What the task asks:
All of the data must be output exactly, with every picture left out.

Data:
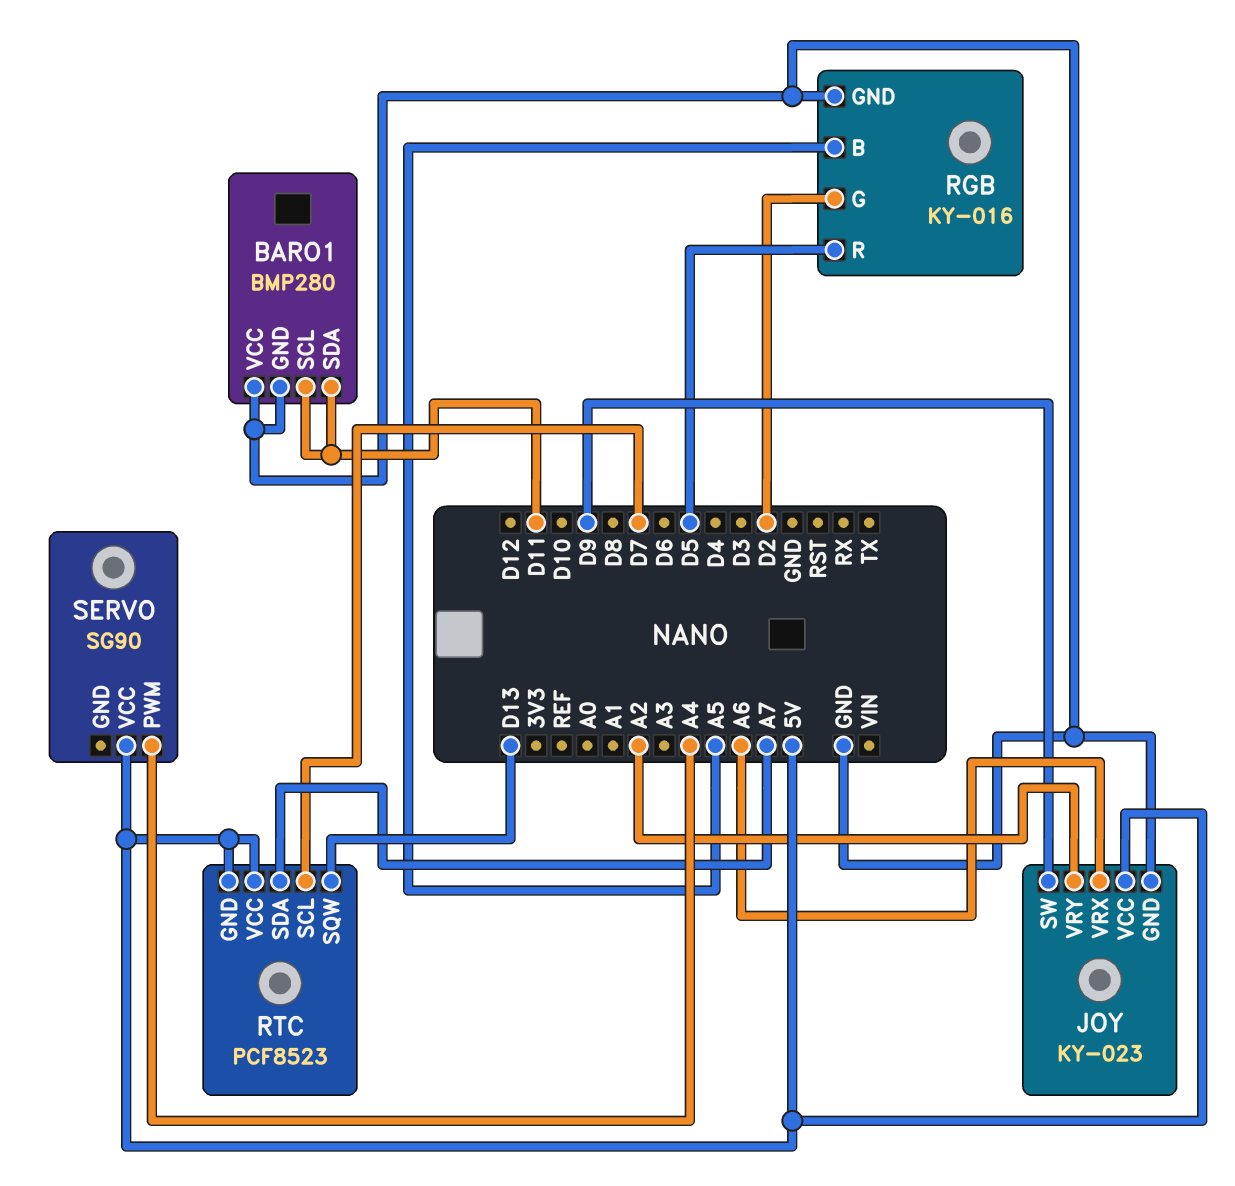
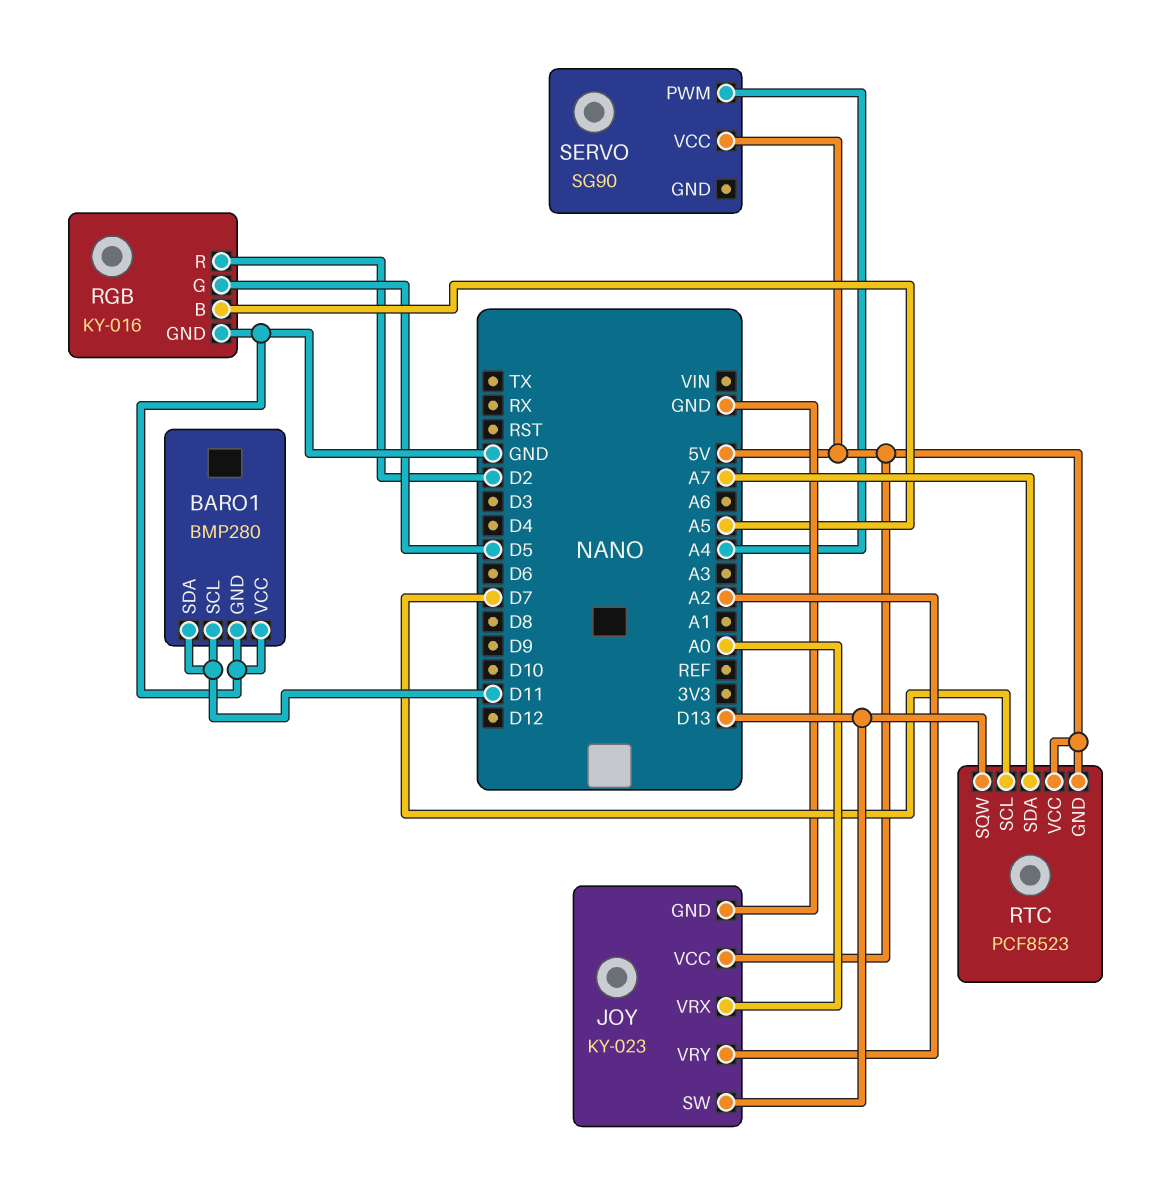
JOY pin SW: D9 -> D13
JOY pin VRX: A6 -> A0
RGB pin G: D2 -> D5
RGB pin R: D5 -> D2

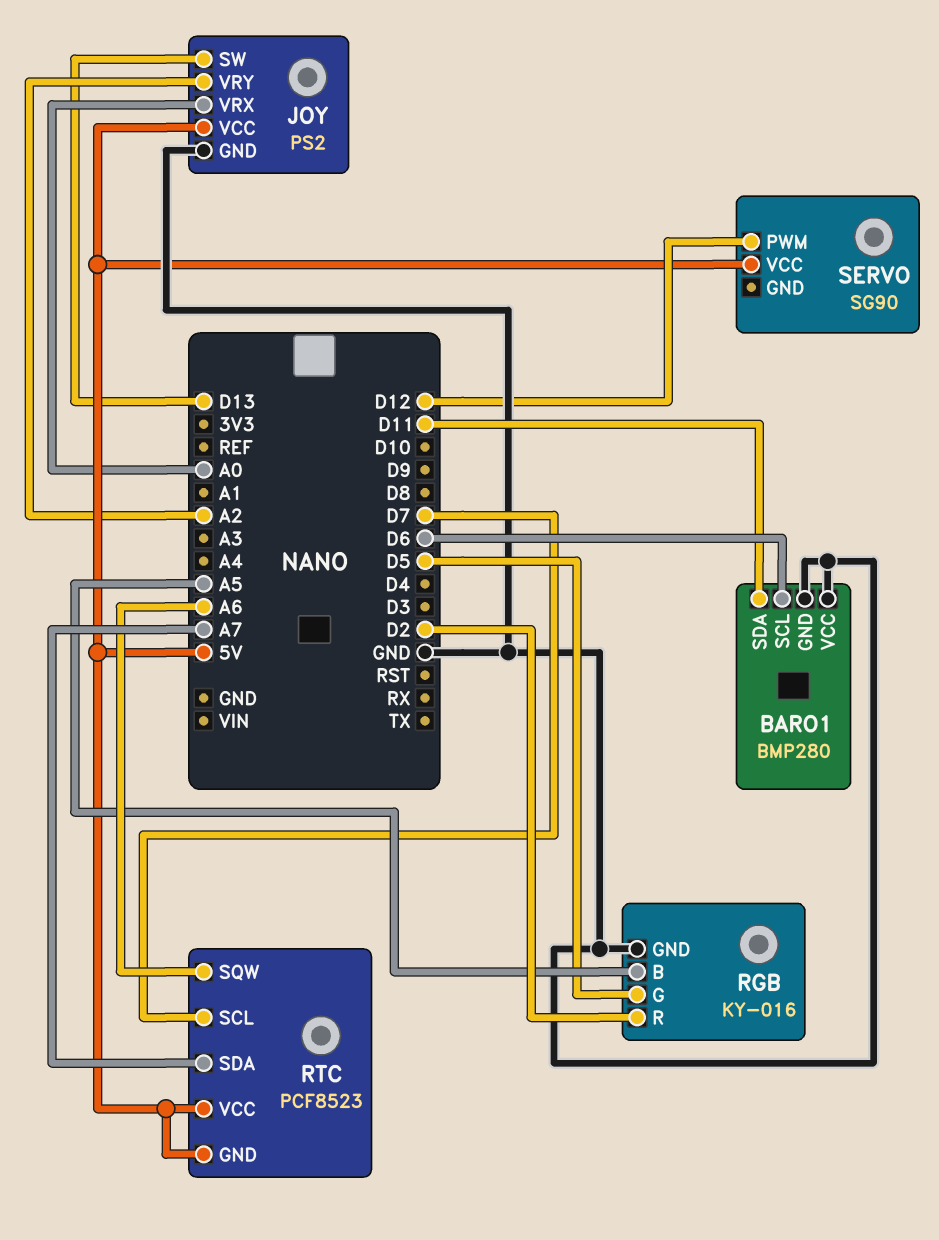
BARO1 pin SCL: D11 -> D6
JOY: KY-023 -> PS2
RTC pin SQW: D13 -> A6
SERVO pin PWM: A4 -> D12

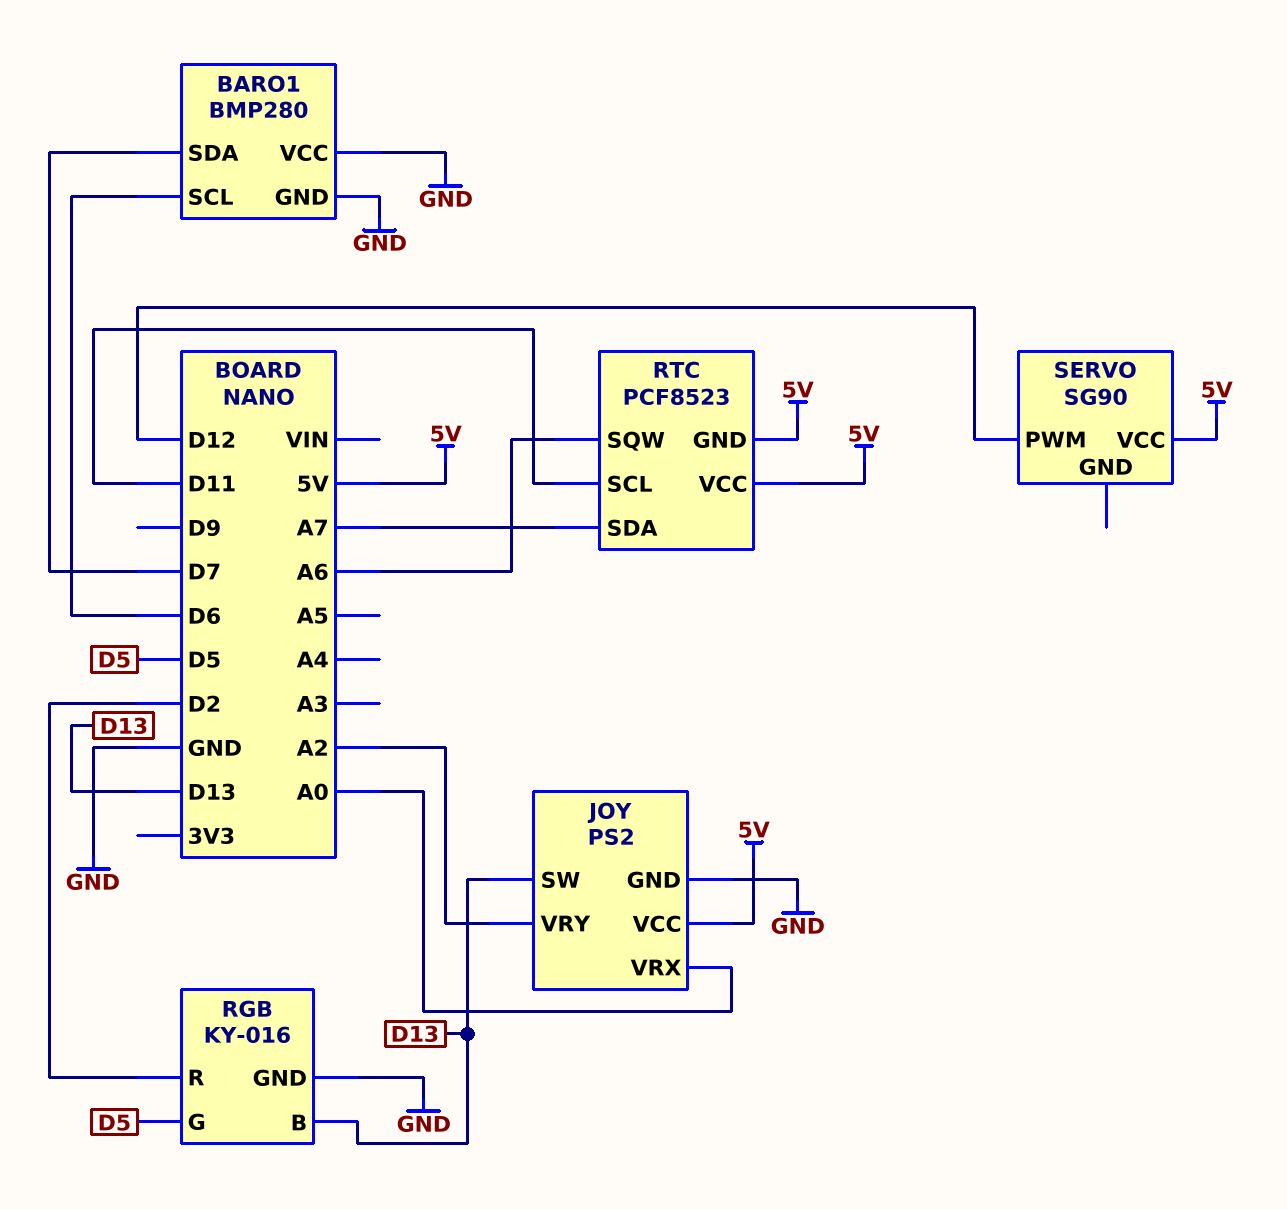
BARO1 pin SDA: D11 -> D7
RGB pin B: A5 -> D13
RTC pin SCL: D7 -> D11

Solution below:
JOY pin SW: D9 -> D13
JOY pin VRX: A6 -> A0
RGB pin G: D2 -> D5
RGB pin R: D5 -> D2

BARO1 pin SCL: D11 -> D6
JOY: KY-023 -> PS2
RTC pin SQW: D13 -> A6
SERVO pin PWM: A4 -> D12

BARO1 pin SDA: D11 -> D7
RGB pin B: A5 -> D13
RTC pin SCL: D7 -> D11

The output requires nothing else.